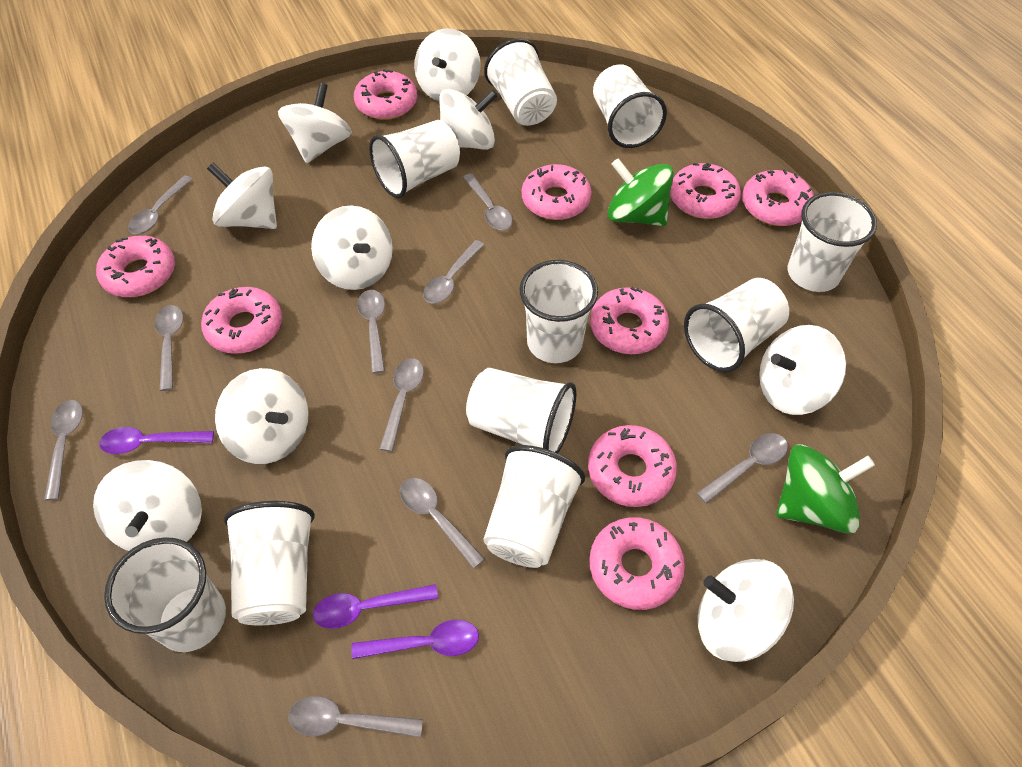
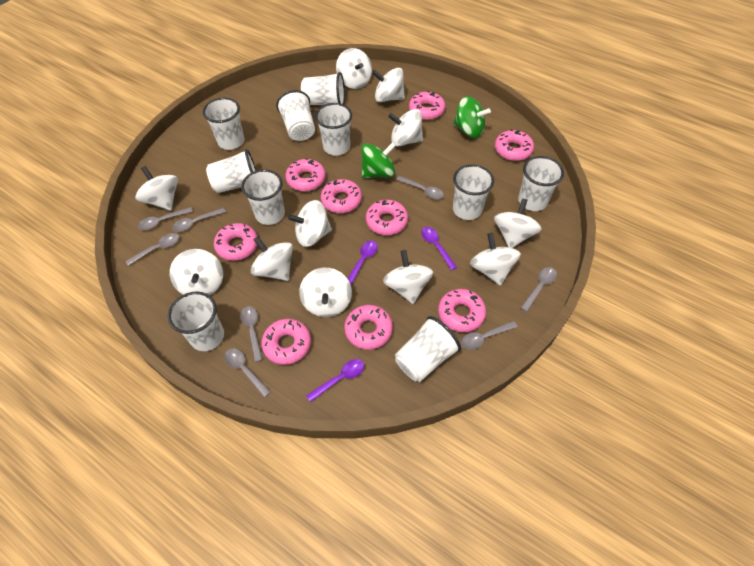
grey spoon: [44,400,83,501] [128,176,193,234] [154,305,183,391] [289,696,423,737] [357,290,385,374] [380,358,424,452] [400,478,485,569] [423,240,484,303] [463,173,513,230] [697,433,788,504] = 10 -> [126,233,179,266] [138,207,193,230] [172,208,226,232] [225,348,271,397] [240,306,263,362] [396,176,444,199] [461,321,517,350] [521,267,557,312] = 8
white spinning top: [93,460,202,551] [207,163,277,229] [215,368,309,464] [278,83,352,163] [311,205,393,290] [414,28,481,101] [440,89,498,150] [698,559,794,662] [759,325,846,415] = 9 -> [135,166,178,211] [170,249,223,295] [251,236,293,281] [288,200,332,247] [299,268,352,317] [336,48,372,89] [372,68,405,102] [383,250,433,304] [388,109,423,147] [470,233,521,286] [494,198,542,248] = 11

--- --- ---

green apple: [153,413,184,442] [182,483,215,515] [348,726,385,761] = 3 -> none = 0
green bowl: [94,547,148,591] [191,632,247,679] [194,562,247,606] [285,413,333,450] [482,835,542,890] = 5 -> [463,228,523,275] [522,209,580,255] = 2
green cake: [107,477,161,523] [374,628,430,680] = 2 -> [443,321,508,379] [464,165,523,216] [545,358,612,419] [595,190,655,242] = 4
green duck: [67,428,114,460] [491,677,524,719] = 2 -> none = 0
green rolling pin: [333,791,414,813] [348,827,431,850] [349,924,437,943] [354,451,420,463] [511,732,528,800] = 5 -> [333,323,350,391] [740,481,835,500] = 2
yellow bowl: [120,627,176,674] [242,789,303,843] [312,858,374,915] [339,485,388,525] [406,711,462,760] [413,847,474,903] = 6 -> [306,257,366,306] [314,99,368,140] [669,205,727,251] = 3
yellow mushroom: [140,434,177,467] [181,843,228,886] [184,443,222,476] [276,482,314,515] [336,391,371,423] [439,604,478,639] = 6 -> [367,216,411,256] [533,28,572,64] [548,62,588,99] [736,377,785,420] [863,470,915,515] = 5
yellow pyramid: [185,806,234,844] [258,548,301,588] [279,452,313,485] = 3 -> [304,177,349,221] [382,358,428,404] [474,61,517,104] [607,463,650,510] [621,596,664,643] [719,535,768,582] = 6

--- --- ---

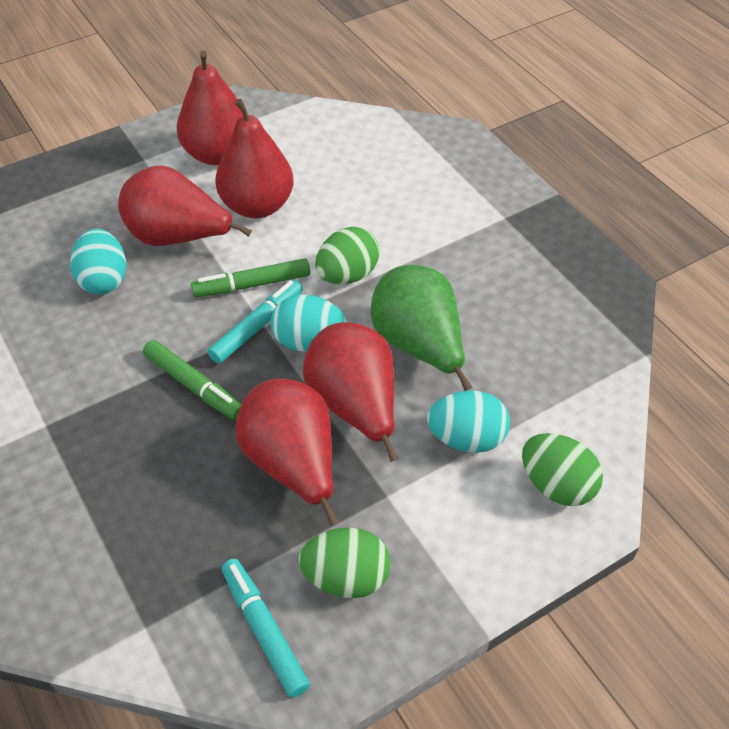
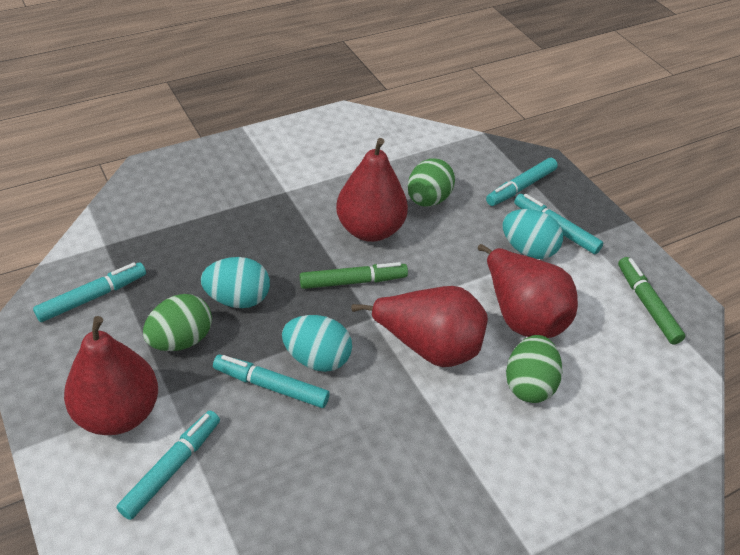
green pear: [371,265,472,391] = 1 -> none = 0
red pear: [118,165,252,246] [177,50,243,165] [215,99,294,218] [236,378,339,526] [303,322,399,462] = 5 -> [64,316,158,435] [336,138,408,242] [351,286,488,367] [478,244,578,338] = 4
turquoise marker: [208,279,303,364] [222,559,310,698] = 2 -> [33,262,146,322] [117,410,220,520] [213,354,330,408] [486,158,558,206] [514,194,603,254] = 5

--- --- ---

Output should match, line for line, the stretch of the material above from the line holding "red pear: [118,165,252,246]" through the line holding "turquoise marker: [208,279,303,364]".

red pear: [118,165,252,246] [177,50,243,165] [215,99,294,218] [236,378,339,526] [303,322,399,462] = 5 -> [64,316,158,435] [336,138,408,242] [351,286,488,367] [478,244,578,338] = 4
turquoise marker: [208,279,303,364] [222,559,310,698] = 2 -> [33,262,146,322] [117,410,220,520] [213,354,330,408] [486,158,558,206] [514,194,603,254] = 5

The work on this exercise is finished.